WHAT TO PRODUCE: In the records below, find the line with "red 2x3 slope" and repeat it and every line after it, exactly, without any pictures.

** Opening DATASET EXCERPTS block **

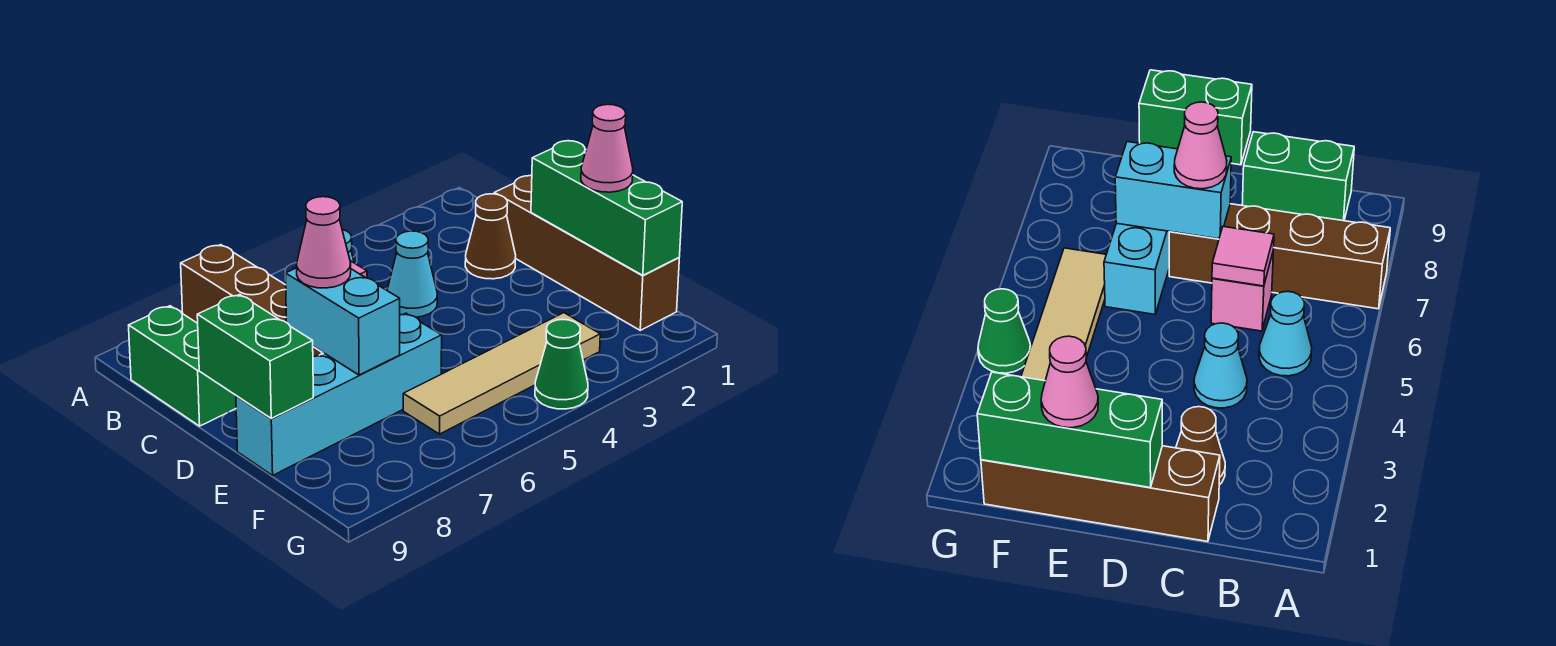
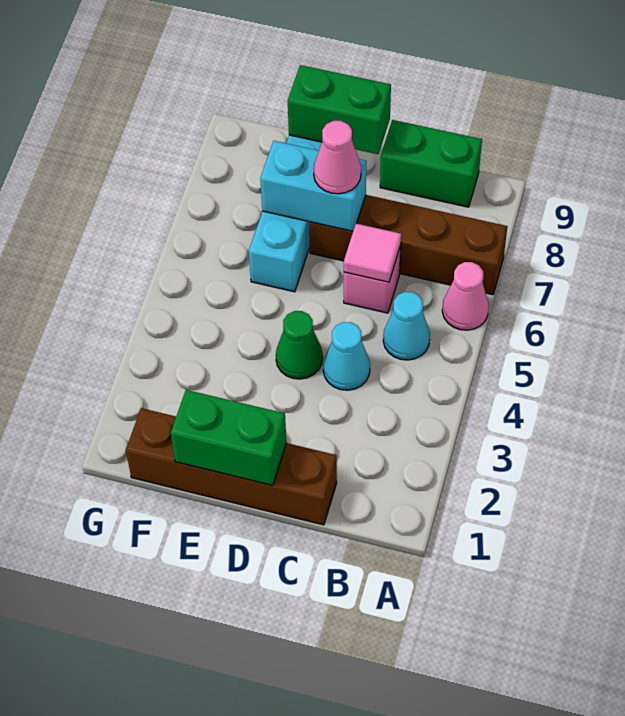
brown 1x1 cone [465,194,516,279] -> none
green 1x3 brick [531,141,682,275] -> green 1x2 brick [171,390,287,485]
pink 1x1 cone [581,104,633,192] -> pink 1x1 cone moved to [442,262,489,330]
tan 1x4 tile [403,313,600,434] -> none
green 1x1 cone [535,320,588,409] -> green 1x1 cone moved to [276,311,323,379]

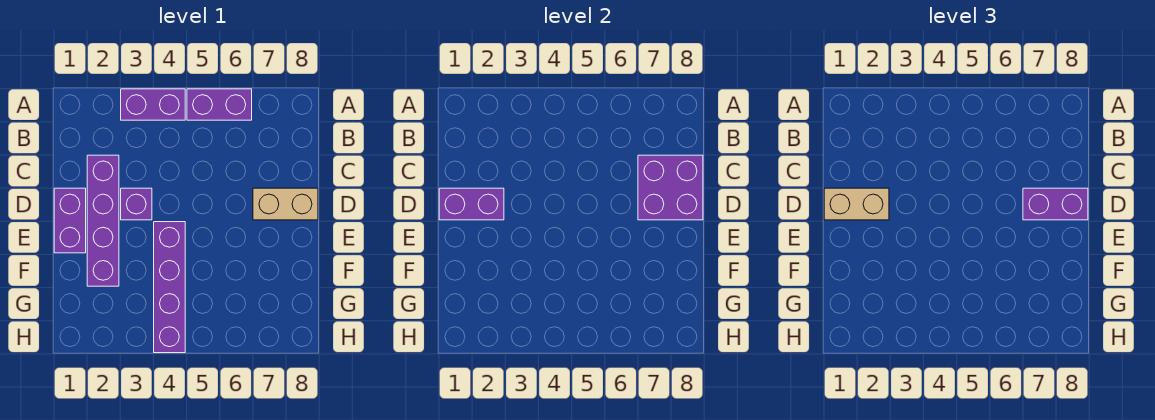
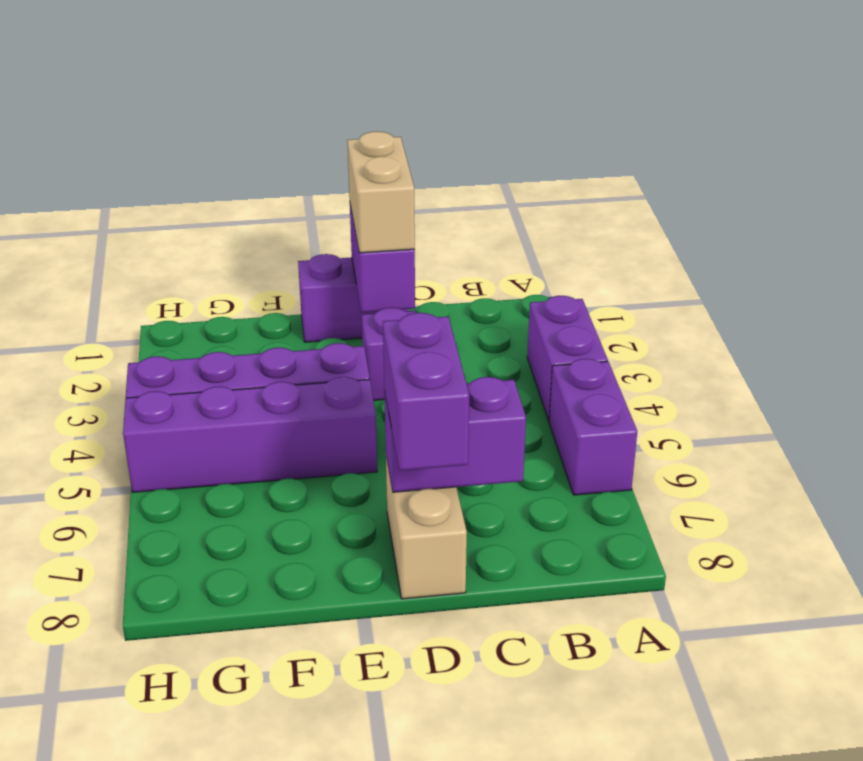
purple 1x4 brick [87,155,119,286] -> purple 1x4 brick moved to [123,377,377,492]
purple 2x2 brick [638,155,703,220] -> purple 1x2 brick [384,377,526,492]

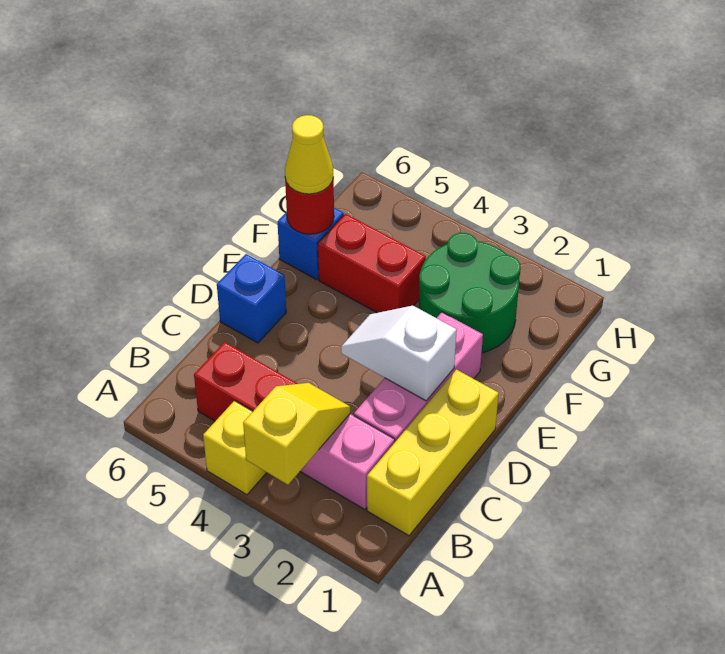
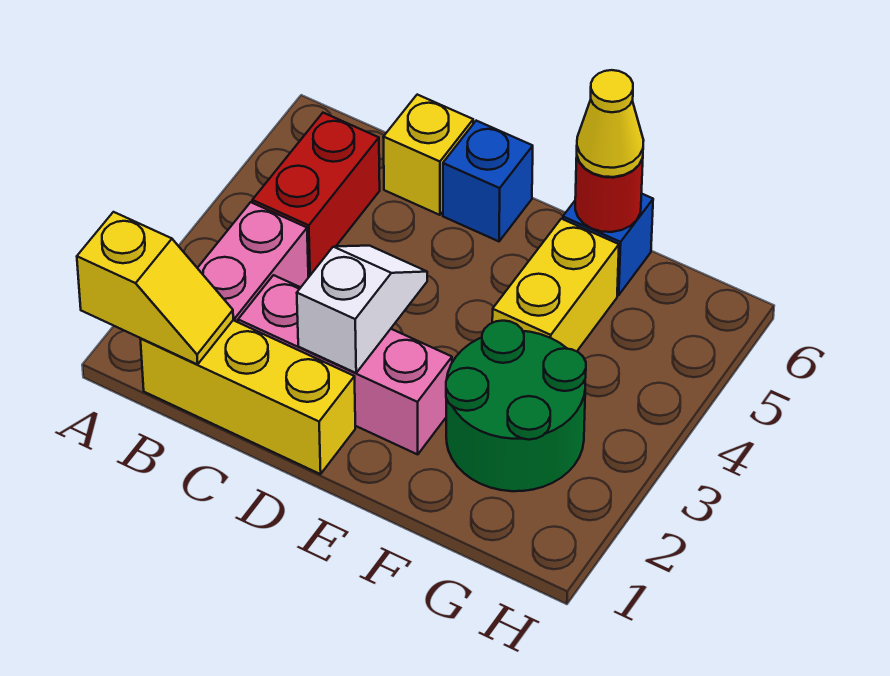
yellow 1x2 slope [243,383,350,485] -> yellow 1x2 slope moved to [77,212,233,364]
yellow 1x1 brick [203,401,267,495] -> yellow 1x1 brick moved to [383,95,473,215]
red 1x2 brick [318,214,426,313] -> yellow 1x2 brick [492,219,619,351]

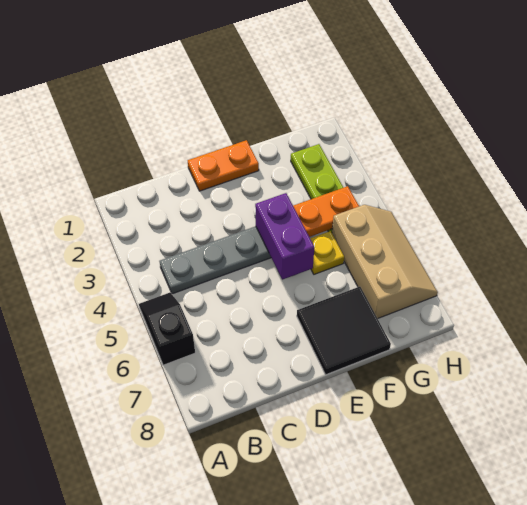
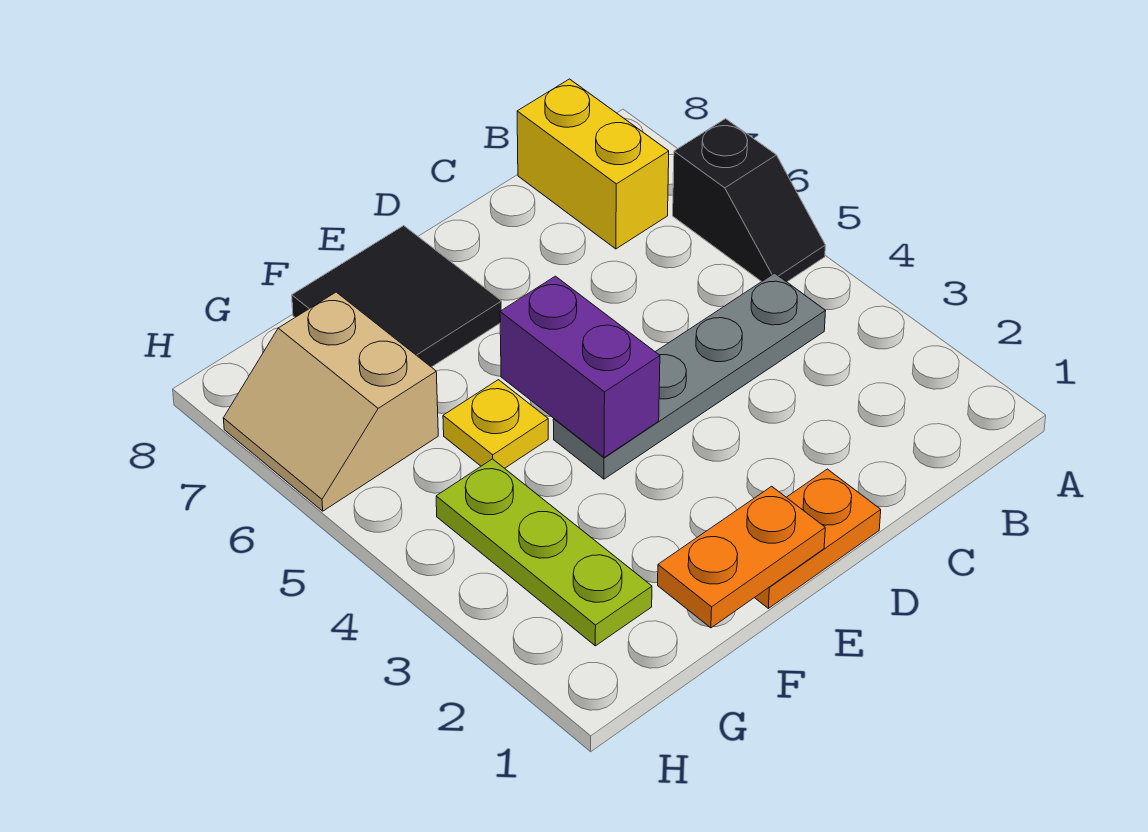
none -> yellow 1x2 brick [517,79,669,249]
orange 1x2 plate [293,186,359,237] -> orange 1x2 plate moved to [658,486,825,628]
tan 2x3 slope [332,205,438,319] -> tan 2x2 slope [223,292,438,511]

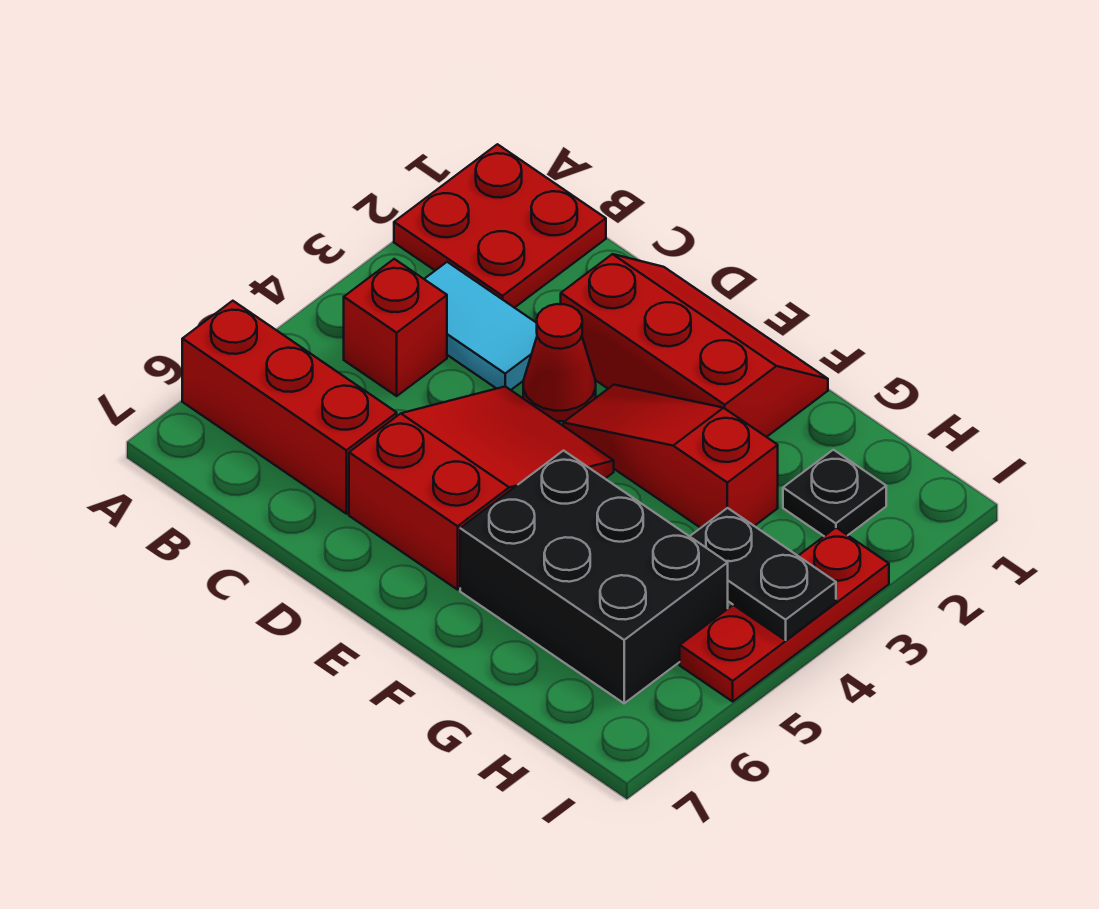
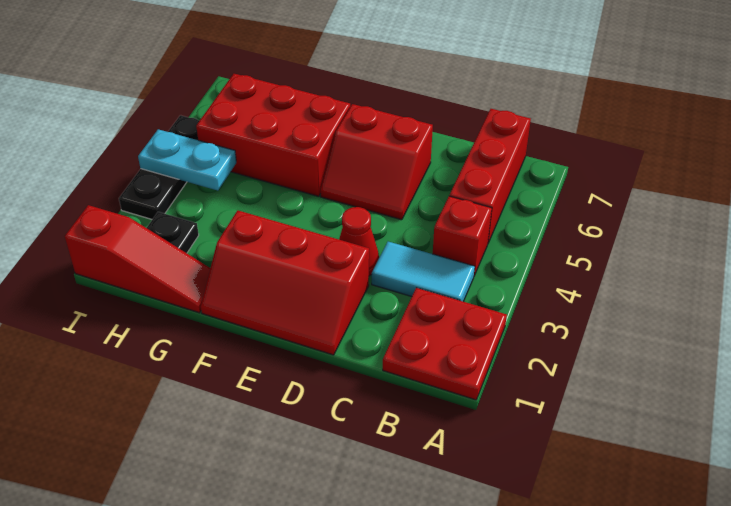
red 1x3 brick [182,301,397,514] -> red 1x3 brick turned to [450,109,531,243]
red 2x3 slope [349,387,614,590] -> red 2x2 slope [321,104,433,220]
red 1x3 slope [563,385,778,528] -> red 1x3 slope moved to [65,205,210,313]
black 2x3 brick [460,451,728,703] -> red 2x3 brick [196,74,350,196]
black 1x2 plate [690,508,836,640] -> cyan 1x2 plate [138,129,236,191]
red 1x3 plate [680,528,889,701] -> black 1x3 plate [119,115,200,219]

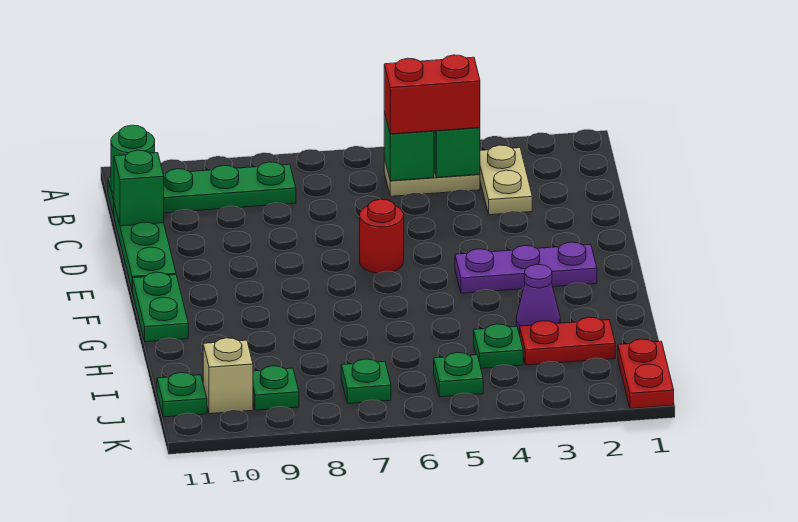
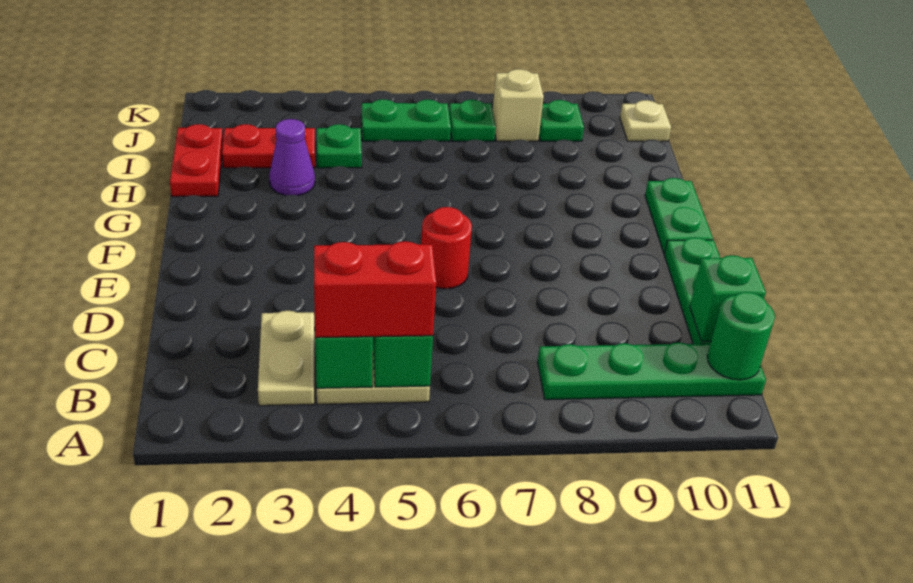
purple 1x3 plate [455,242,597,293] -> none
red 1x2 plate [618,339,674,409] -> red 1x2 plate moved to [170,124,223,197]
green 1x1 plate [434,352,483,397] -> green 1x2 plate [361,99,451,141]
tan 1x1 brick [203,338,253,414] -> tan 1x1 brick moved to [493,69,544,141]
green 1x1 plate [157,373,207,417] -> tan 1x1 plate [620,100,671,141]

** Closing DATASET EXCERPTS block **

OUTPUT:
red 2x3 slope [349,387,614,590] -> red 2x2 slope [321,104,433,220]
red 1x3 slope [563,385,778,528] -> red 1x3 slope moved to [65,205,210,313]
black 2x3 brick [460,451,728,703] -> red 2x3 brick [196,74,350,196]
black 1x2 plate [690,508,836,640] -> cyan 1x2 plate [138,129,236,191]
red 1x3 plate [680,528,889,701] -> black 1x3 plate [119,115,200,219]

purple 1x3 plate [455,242,597,293] -> none
red 1x2 plate [618,339,674,409] -> red 1x2 plate moved to [170,124,223,197]
green 1x1 plate [434,352,483,397] -> green 1x2 plate [361,99,451,141]
tan 1x1 brick [203,338,253,414] -> tan 1x1 brick moved to [493,69,544,141]
green 1x1 plate [157,373,207,417] -> tan 1x1 plate [620,100,671,141]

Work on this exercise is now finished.